■ What to produce ■
Print every line of the material below word for word, leaving out the pictures.

(Word and element location data)
+-------+
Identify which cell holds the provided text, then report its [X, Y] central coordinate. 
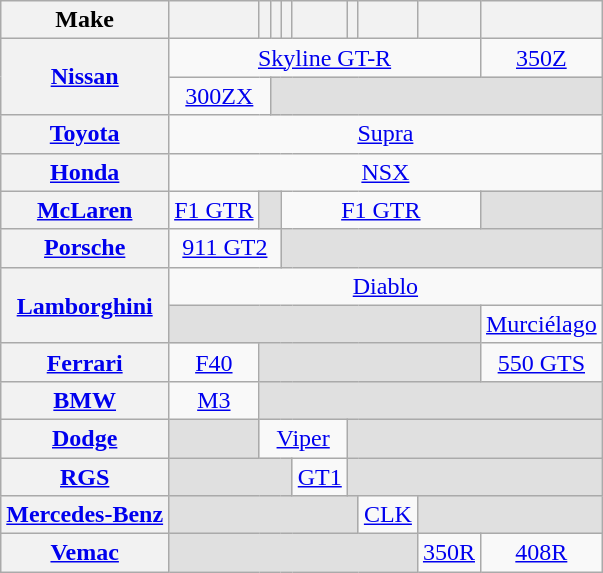
Supra [386, 134]
GT1 [320, 477]
Mercedes-Benz [85, 515]
Ferrari [85, 362]
BMW [85, 400]
Murciélago [541, 324]
Vemac [85, 553]
Nissan [85, 77]
350Z [541, 58]
Skyline GT-R [325, 58]
Honda [85, 172]
M3 [214, 400]
350R [448, 553]
RGS [85, 477]
CLK [388, 515]
NSX [386, 172]
Diablo [386, 286]
F40 [214, 362]
Toyota [85, 134]
408R [541, 553]
Dodge [85, 438]
911 GT2 [226, 248]
Make [85, 20]
550 GTS [541, 362]
Porsche [85, 248]
300ZX [220, 96]
Viper [303, 438]
McLaren [85, 210]
Lamborghini [85, 305]
From the cell containing the given text, extract its center point as [x, y] coordinate. 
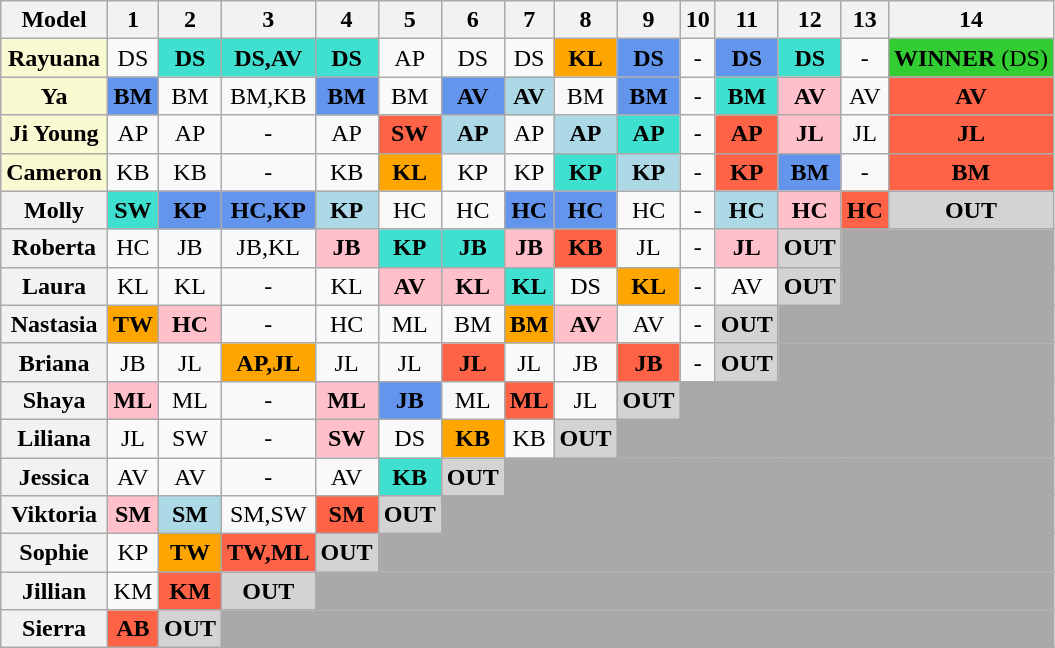
Laura [54, 286]
Cameron [54, 172]
Rayuana [54, 58]
AB [132, 629]
2 [190, 20]
Roberta [54, 248]
Nastasia [54, 324]
TW,ML [269, 553]
DS,AV [269, 58]
3 [269, 20]
4 [346, 20]
Sierra [54, 629]
10 [698, 20]
8 [586, 20]
JB,KL [269, 248]
Molly [54, 210]
Briana [54, 362]
WINNER (DS) [970, 58]
14 [970, 20]
Shaya [54, 400]
11 [746, 20]
HC,KP [269, 210]
13 [864, 20]
5 [410, 20]
Sophie [54, 553]
Viktoria [54, 515]
9 [648, 20]
Jillian [54, 591]
6 [472, 20]
SM,SW [269, 515]
Model [54, 20]
Ya [54, 96]
BM,KB [269, 96]
Ji Young [54, 134]
Jessica [54, 477]
AP,JL [269, 362]
7 [529, 20]
1 [132, 20]
12 [810, 20]
Liliana [54, 438]
Return the [X, Y] coordinate for the center point of the cell that contains the specified text.  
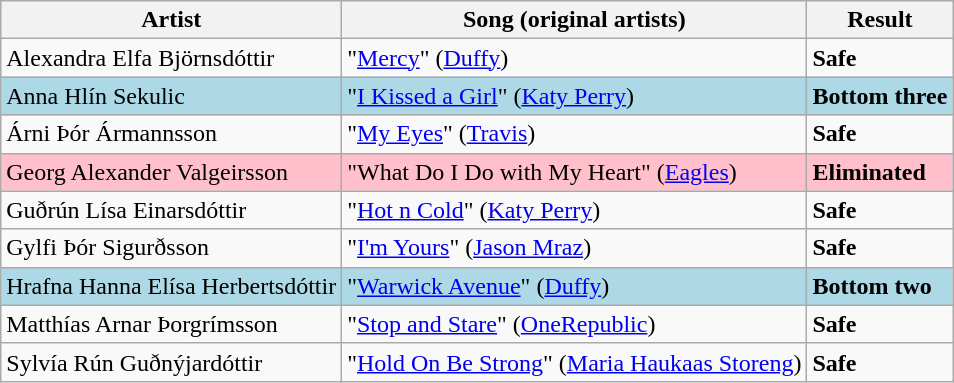
"Hot n Cold" (Katy Perry) [574, 210]
Bottom three [880, 96]
Gylfi Þór Sigurðsson [172, 248]
"Hold On Be Strong" (Maria Haukaas Storeng) [574, 362]
"I'm Yours" (Jason Mraz) [574, 248]
Anna Hlín Sekulic [172, 96]
Guðrún Lísa Einarsdóttir [172, 210]
"Warwick Avenue" (Duffy) [574, 286]
"Stop and Stare" (OneRepublic) [574, 324]
Eliminated [880, 172]
Alexandra Elfa Björnsdóttir [172, 58]
Result [880, 20]
Song (original artists) [574, 20]
Hrafna Hanna Elísa Herbertsdóttir [172, 286]
"What Do I Do with My Heart" (Eagles) [574, 172]
"My Eyes" (Travis) [574, 134]
Árni Þór Ármannsson [172, 134]
Artist [172, 20]
Matthías Arnar Þorgrímsson [172, 324]
Sylvía Rún Guðnýjardóttir [172, 362]
Georg Alexander Valgeirsson [172, 172]
"Mercy" (Duffy) [574, 58]
"I Kissed a Girl" (Katy Perry) [574, 96]
Bottom two [880, 286]
Extract the [X, Y] coordinate from the center of the cell holding the provided text.  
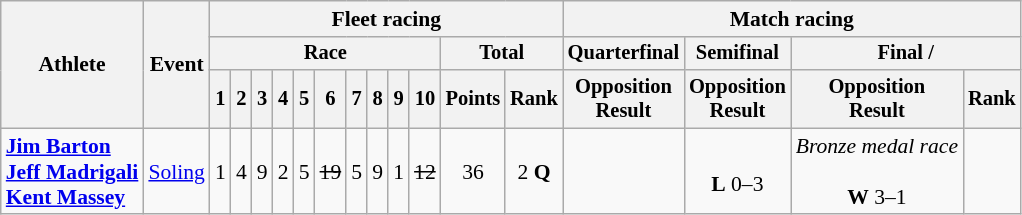
8 [378, 99]
Race [326, 54]
19 [331, 172]
10 [425, 99]
Soling [176, 172]
7 [356, 99]
36 [473, 172]
Quarterfinal [624, 54]
Fleet racing [386, 19]
Athlete [72, 64]
Jim BartonJeff MadrigaliKent Massey [72, 172]
Bronze medal raceW 3–1 [877, 172]
12 [425, 172]
6 [331, 99]
Total [502, 54]
Final / [906, 54]
Match racing [792, 19]
L 0–3 [738, 172]
2 Q [534, 172]
Points [473, 99]
Semifinal [738, 54]
Event [176, 64]
3 [262, 99]
Output the [X, Y] coordinate of the center of the cell containing the given text.  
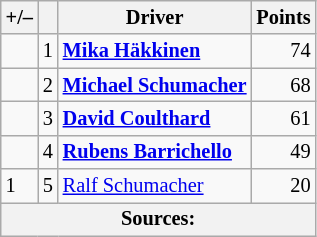
Driver [155, 17]
Mika Häkkinen [155, 51]
Ralf Schumacher [155, 186]
5 [48, 186]
Michael Schumacher [155, 85]
74 [283, 51]
Sources: [158, 219]
68 [283, 85]
David Coulthard [155, 118]
49 [283, 152]
Points [283, 17]
61 [283, 118]
2 [48, 85]
Rubens Barrichello [155, 152]
+/– [20, 17]
20 [283, 186]
4 [48, 152]
3 [48, 118]
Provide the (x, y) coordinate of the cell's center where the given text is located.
+-------+
■ Task result ■
Identify which cell holds the provided text, then report its [X, Y] central coordinate. 
Supra [386, 134]
GT1 [320, 477]
Mercedes-Benz [85, 515]
Ferrari [85, 362]
BMW [85, 400]
Murciélago [541, 324]
Vemac [85, 553]
Nissan [85, 77]
350Z [541, 58]
Skyline GT-R [325, 58]
Honda [85, 172]
M3 [214, 400]
350R [448, 553]
RGS [85, 477]
CLK [388, 515]
NSX [386, 172]
Diablo [386, 286]
F40 [214, 362]
Toyota [85, 134]
408R [541, 553]
Dodge [85, 438]
911 GT2 [226, 248]
Make [85, 20]
550 GTS [541, 362]
Porsche [85, 248]
300ZX [220, 96]
Viper [303, 438]
McLaren [85, 210]
Lamborghini [85, 305]
From the cell containing the given text, extract its center point as [x, y] coordinate. 
Laura [54, 286]
Cameron [54, 172]
Rayuana [54, 58]
AB [132, 629]
2 [190, 20]
Roberta [54, 248]
Nastasia [54, 324]
TW,ML [269, 553]
DS,AV [269, 58]
3 [269, 20]
4 [346, 20]
Sierra [54, 629]
10 [698, 20]
8 [586, 20]
JB,KL [269, 248]
Molly [54, 210]
Briana [54, 362]
WINNER (DS) [970, 58]
14 [970, 20]
Shaya [54, 400]
11 [746, 20]
HC,KP [269, 210]
13 [864, 20]
5 [410, 20]
Sophie [54, 553]
Viktoria [54, 515]
9 [648, 20]
Jillian [54, 591]
6 [472, 20]
SM,SW [269, 515]
Model [54, 20]
Ya [54, 96]
BM,KB [269, 96]
Ji Young [54, 134]
Jessica [54, 477]
AP,JL [269, 362]
7 [529, 20]
1 [132, 20]
12 [810, 20]
Liliana [54, 438]
Return the [X, Y] coordinate for the center point of the cell that contains the specified text.  
"Hot n Cold" (Katy Perry) [574, 210]
Bottom three [880, 96]
Gylfi Þór Sigurðsson [172, 248]
"Hold On Be Strong" (Maria Haukaas Storeng) [574, 362]
"I'm Yours" (Jason Mraz) [574, 248]
Anna Hlín Sekulic [172, 96]
Guðrún Lísa Einarsdóttir [172, 210]
"Warwick Avenue" (Duffy) [574, 286]
"Stop and Stare" (OneRepublic) [574, 324]
Eliminated [880, 172]
Alexandra Elfa Björnsdóttir [172, 58]
Result [880, 20]
Song (original artists) [574, 20]
Hrafna Hanna Elísa Herbertsdóttir [172, 286]
"What Do I Do with My Heart" (Eagles) [574, 172]
"My Eyes" (Travis) [574, 134]
Árni Þór Ármannsson [172, 134]
Artist [172, 20]
Matthías Arnar Þorgrímsson [172, 324]
Sylvía Rún Guðnýjardóttir [172, 362]
Georg Alexander Valgeirsson [172, 172]
"Mercy" (Duffy) [574, 58]
"I Kissed a Girl" (Katy Perry) [574, 96]
Bottom two [880, 286]
Extract the [X, Y] coordinate from the center of the cell holding the provided text.  
8 [378, 99]
Race [326, 54]
19 [331, 172]
10 [425, 99]
Soling [176, 172]
7 [356, 99]
36 [473, 172]
Quarterfinal [624, 54]
Fleet racing [386, 19]
Athlete [72, 64]
Jim BartonJeff MadrigaliKent Massey [72, 172]
Bronze medal raceW 3–1 [877, 172]
12 [425, 172]
6 [331, 99]
Total [502, 54]
Final / [906, 54]
Match racing [792, 19]
L 0–3 [738, 172]
2 Q [534, 172]
Points [473, 99]
Semifinal [738, 54]
Event [176, 64]
3 [262, 99]
Output the [X, Y] coordinate of the center of the cell containing the given text.  
Driver [155, 17]
Mika Häkkinen [155, 51]
Ralf Schumacher [155, 186]
5 [48, 186]
Michael Schumacher [155, 85]
74 [283, 51]
Sources: [158, 219]
68 [283, 85]
David Coulthard [155, 118]
49 [283, 152]
Points [283, 17]
61 [283, 118]
2 [48, 85]
Rubens Barrichello [155, 152]
+/– [20, 17]
20 [283, 186]
4 [48, 152]
3 [48, 118]
Provide the (x, y) coordinate of the cell's center where the given text is located.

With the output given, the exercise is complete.